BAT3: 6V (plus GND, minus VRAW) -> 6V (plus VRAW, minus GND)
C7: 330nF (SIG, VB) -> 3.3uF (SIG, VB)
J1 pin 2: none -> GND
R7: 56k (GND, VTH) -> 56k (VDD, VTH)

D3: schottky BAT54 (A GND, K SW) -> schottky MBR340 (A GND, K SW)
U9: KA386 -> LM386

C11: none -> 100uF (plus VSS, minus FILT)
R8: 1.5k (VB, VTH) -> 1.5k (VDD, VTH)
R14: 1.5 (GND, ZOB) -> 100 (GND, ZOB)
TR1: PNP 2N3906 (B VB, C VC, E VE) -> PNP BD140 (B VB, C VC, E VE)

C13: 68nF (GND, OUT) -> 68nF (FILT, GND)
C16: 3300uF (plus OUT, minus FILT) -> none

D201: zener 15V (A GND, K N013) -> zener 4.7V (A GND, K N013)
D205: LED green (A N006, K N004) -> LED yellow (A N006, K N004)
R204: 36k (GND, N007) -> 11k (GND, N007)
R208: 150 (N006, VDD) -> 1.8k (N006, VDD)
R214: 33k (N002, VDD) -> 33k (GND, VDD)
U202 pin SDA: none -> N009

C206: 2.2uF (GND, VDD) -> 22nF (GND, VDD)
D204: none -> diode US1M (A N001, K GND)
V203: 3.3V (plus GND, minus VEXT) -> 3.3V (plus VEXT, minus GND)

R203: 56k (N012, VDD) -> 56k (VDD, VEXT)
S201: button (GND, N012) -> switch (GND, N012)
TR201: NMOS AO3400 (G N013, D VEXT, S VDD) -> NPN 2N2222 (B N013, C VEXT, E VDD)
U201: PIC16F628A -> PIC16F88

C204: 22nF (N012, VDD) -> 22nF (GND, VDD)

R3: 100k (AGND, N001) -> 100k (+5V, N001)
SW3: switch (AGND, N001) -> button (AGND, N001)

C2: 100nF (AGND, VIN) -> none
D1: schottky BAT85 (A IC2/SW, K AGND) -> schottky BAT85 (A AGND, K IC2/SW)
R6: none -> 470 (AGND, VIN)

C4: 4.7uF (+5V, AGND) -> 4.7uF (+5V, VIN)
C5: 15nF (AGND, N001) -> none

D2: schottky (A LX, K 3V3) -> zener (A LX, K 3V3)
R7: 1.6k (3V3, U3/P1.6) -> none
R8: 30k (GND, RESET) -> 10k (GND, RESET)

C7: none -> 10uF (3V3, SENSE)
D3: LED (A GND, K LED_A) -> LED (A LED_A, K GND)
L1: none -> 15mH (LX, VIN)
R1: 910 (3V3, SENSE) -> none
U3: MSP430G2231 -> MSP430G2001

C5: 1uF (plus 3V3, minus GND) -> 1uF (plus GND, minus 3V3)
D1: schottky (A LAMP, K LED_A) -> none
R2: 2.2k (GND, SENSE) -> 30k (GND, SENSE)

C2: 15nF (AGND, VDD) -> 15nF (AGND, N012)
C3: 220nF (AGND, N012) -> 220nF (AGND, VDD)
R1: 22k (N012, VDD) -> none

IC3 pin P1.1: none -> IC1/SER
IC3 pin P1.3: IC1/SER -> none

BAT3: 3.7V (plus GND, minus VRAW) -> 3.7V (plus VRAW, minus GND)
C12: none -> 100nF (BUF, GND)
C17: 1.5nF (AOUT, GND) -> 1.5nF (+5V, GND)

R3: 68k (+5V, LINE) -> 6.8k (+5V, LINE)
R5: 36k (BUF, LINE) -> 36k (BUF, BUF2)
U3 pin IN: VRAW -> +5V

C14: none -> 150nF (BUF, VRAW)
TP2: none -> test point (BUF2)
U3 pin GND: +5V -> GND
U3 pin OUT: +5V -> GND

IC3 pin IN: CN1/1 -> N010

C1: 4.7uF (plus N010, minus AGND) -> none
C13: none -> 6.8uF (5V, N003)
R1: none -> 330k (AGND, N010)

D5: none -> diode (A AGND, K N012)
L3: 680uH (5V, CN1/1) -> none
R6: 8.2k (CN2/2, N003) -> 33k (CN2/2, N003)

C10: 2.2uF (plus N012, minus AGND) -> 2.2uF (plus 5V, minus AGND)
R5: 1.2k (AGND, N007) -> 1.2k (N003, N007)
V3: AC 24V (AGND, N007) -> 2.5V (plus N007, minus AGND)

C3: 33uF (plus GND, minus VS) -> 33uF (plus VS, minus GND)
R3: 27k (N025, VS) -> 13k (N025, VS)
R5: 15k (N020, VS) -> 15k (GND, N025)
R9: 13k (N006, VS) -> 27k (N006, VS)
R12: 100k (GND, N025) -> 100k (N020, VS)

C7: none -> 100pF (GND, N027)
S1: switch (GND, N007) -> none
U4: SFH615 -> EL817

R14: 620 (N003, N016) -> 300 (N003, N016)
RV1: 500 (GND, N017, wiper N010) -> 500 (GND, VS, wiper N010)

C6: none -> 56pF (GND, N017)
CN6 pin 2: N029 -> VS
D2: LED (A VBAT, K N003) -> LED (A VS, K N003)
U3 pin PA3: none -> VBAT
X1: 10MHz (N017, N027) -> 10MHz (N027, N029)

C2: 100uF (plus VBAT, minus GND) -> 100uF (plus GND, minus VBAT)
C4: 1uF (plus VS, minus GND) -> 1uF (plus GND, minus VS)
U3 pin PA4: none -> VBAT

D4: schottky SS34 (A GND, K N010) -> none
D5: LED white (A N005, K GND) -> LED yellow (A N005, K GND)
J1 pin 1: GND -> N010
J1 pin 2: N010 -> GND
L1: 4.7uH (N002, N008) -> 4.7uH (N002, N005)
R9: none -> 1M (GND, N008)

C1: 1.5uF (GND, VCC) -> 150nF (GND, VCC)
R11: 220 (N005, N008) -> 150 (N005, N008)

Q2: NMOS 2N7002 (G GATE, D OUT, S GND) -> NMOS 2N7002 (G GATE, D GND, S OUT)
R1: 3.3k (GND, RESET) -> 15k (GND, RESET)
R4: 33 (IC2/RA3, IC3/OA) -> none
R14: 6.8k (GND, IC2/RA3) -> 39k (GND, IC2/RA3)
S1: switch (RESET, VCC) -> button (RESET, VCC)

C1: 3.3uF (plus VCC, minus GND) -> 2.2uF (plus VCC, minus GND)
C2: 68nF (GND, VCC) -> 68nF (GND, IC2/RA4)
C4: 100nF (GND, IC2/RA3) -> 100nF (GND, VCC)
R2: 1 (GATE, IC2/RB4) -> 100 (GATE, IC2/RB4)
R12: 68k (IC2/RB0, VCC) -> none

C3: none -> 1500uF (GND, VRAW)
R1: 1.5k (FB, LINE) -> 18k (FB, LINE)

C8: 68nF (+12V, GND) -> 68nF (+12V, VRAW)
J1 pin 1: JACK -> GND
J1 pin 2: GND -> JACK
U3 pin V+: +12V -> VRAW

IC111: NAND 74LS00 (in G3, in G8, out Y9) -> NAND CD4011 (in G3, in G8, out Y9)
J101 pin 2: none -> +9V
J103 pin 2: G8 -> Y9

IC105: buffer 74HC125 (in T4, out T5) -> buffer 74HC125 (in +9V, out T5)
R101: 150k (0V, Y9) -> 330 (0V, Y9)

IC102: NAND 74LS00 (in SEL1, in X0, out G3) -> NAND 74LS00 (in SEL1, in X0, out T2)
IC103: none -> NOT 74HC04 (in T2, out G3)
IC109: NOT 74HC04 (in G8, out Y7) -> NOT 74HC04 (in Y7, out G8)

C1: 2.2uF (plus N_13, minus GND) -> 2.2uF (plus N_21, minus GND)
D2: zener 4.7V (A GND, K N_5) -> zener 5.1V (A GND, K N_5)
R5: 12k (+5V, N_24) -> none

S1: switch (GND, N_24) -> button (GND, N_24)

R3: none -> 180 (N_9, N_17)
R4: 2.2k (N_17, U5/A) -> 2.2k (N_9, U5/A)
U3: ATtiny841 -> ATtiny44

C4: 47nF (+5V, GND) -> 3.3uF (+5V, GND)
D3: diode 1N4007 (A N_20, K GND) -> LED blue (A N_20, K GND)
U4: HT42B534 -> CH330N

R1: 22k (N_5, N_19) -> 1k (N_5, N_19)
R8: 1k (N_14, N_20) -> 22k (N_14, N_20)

-----

TO DO => Every line above from the line with "J1 pin 2: none -> GND" to the line with "V203: 3.3V (plus" is wanted, ends included; write them out exactly and add no other line.

RESPONSE =>
J1 pin 2: none -> GND
R7: 56k (GND, VTH) -> 56k (VDD, VTH)

D3: schottky BAT54 (A GND, K SW) -> schottky MBR340 (A GND, K SW)
U9: KA386 -> LM386

C11: none -> 100uF (plus VSS, minus FILT)
R8: 1.5k (VB, VTH) -> 1.5k (VDD, VTH)
R14: 1.5 (GND, ZOB) -> 100 (GND, ZOB)
TR1: PNP 2N3906 (B VB, C VC, E VE) -> PNP BD140 (B VB, C VC, E VE)

C13: 68nF (GND, OUT) -> 68nF (FILT, GND)
C16: 3300uF (plus OUT, minus FILT) -> none

D201: zener 15V (A GND, K N013) -> zener 4.7V (A GND, K N013)
D205: LED green (A N006, K N004) -> LED yellow (A N006, K N004)
R204: 36k (GND, N007) -> 11k (GND, N007)
R208: 150 (N006, VDD) -> 1.8k (N006, VDD)
R214: 33k (N002, VDD) -> 33k (GND, VDD)
U202 pin SDA: none -> N009

C206: 2.2uF (GND, VDD) -> 22nF (GND, VDD)
D204: none -> diode US1M (A N001, K GND)
V203: 3.3V (plus GND, minus VEXT) -> 3.3V (plus VEXT, minus GND)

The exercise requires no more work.